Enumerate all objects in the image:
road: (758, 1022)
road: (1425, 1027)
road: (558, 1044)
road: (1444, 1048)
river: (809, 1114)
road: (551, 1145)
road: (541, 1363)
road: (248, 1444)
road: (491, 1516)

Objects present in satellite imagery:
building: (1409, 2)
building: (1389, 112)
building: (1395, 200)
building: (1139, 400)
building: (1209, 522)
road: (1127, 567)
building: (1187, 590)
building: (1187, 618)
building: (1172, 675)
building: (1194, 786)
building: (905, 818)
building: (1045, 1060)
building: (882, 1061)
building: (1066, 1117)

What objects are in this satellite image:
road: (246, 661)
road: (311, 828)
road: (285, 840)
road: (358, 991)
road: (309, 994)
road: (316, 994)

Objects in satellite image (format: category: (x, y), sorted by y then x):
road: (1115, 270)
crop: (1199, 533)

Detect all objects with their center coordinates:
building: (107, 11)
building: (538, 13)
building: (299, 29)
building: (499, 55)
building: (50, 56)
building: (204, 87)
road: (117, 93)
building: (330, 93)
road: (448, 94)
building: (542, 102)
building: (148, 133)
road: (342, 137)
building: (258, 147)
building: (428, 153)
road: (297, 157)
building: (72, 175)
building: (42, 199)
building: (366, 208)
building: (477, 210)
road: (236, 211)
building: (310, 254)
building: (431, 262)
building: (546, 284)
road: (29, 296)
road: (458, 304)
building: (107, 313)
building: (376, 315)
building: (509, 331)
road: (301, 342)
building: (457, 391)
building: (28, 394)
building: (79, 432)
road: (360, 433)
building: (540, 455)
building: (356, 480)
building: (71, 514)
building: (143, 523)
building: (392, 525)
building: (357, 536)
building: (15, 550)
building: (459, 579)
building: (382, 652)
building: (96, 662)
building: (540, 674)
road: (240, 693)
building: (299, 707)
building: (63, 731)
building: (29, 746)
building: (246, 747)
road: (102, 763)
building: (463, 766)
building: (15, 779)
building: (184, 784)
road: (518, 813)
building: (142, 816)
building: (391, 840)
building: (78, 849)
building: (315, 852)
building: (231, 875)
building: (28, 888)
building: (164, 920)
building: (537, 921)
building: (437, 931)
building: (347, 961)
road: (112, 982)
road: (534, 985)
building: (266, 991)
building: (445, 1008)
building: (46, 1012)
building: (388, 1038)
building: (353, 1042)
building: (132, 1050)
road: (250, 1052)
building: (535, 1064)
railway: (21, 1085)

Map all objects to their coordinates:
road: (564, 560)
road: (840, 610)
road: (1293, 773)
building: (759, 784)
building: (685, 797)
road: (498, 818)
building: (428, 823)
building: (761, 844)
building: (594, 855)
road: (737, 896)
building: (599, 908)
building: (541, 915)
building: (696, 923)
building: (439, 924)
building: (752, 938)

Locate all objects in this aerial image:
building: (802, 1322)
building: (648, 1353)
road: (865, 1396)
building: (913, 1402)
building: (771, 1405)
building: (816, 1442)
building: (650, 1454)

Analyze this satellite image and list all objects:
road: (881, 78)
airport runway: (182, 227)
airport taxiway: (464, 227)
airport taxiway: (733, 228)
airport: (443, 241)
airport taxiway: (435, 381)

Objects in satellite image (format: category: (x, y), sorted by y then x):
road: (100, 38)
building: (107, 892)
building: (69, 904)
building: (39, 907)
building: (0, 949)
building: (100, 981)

========

*HOW TO COMPLETE THIS TASK:* Write out every entry again, exactly as it appears.

*RESPONSE AREA:*
Enumerate all objects in the image:
road: (758, 1022)
road: (1425, 1027)
road: (558, 1044)
road: (1444, 1048)
river: (809, 1114)
road: (551, 1145)
road: (541, 1363)
road: (248, 1444)
road: (491, 1516)

Objects present in satellite imagery:
building: (1409, 2)
building: (1389, 112)
building: (1395, 200)
building: (1139, 400)
building: (1209, 522)
road: (1127, 567)
building: (1187, 590)
building: (1187, 618)
building: (1172, 675)
building: (1194, 786)
building: (905, 818)
building: (1045, 1060)
building: (882, 1061)
building: (1066, 1117)

What objects are in this satellite image:
road: (246, 661)
road: (311, 828)
road: (285, 840)
road: (358, 991)
road: (309, 994)
road: (316, 994)

Objects in satellite image (format: category: (x, y), sorted by y then x):
road: (1115, 270)
crop: (1199, 533)

Detect all objects with their center coordinates:
building: (107, 11)
building: (538, 13)
building: (299, 29)
building: (499, 55)
building: (50, 56)
building: (204, 87)
road: (117, 93)
building: (330, 93)
road: (448, 94)
building: (542, 102)
building: (148, 133)
road: (342, 137)
building: (258, 147)
building: (428, 153)
road: (297, 157)
building: (72, 175)
building: (42, 199)
building: (366, 208)
building: (477, 210)
road: (236, 211)
building: (310, 254)
building: (431, 262)
building: (546, 284)
road: (29, 296)
road: (458, 304)
building: (107, 313)
building: (376, 315)
building: (509, 331)
road: (301, 342)
building: (457, 391)
building: (28, 394)
building: (79, 432)
road: (360, 433)
building: (540, 455)
building: (356, 480)
building: (71, 514)
building: (143, 523)
building: (392, 525)
building: (357, 536)
building: (15, 550)
building: (459, 579)
building: (382, 652)
building: (96, 662)
building: (540, 674)
road: (240, 693)
building: (299, 707)
building: (63, 731)
building: (29, 746)
building: (246, 747)
road: (102, 763)
building: (463, 766)
building: (15, 779)
building: (184, 784)
road: (518, 813)
building: (142, 816)
building: (391, 840)
building: (78, 849)
building: (315, 852)
building: (231, 875)
building: (28, 888)
building: (164, 920)
building: (537, 921)
building: (437, 931)
building: (347, 961)
road: (112, 982)
road: (534, 985)
building: (266, 991)
building: (445, 1008)
building: (46, 1012)
building: (388, 1038)
building: (353, 1042)
building: (132, 1050)
road: (250, 1052)
building: (535, 1064)
railway: (21, 1085)

Map all objects to their coordinates:
road: (564, 560)
road: (840, 610)
road: (1293, 773)
building: (759, 784)
building: (685, 797)
road: (498, 818)
building: (428, 823)
building: (761, 844)
building: (594, 855)
road: (737, 896)
building: (599, 908)
building: (541, 915)
building: (696, 923)
building: (439, 924)
building: (752, 938)

Locate all objects in this aerial image:
building: (802, 1322)
building: (648, 1353)
road: (865, 1396)
building: (913, 1402)
building: (771, 1405)
building: (816, 1442)
building: (650, 1454)

Analyze this satellite image and list all objects:
road: (881, 78)
airport runway: (182, 227)
airport taxiway: (464, 227)
airport taxiway: (733, 228)
airport: (443, 241)
airport taxiway: (435, 381)

Objects in satellite image (format: category: (x, y), sorted by y then x):
road: (100, 38)
building: (107, 892)
building: (69, 904)
building: (39, 907)
building: (0, 949)
building: (100, 981)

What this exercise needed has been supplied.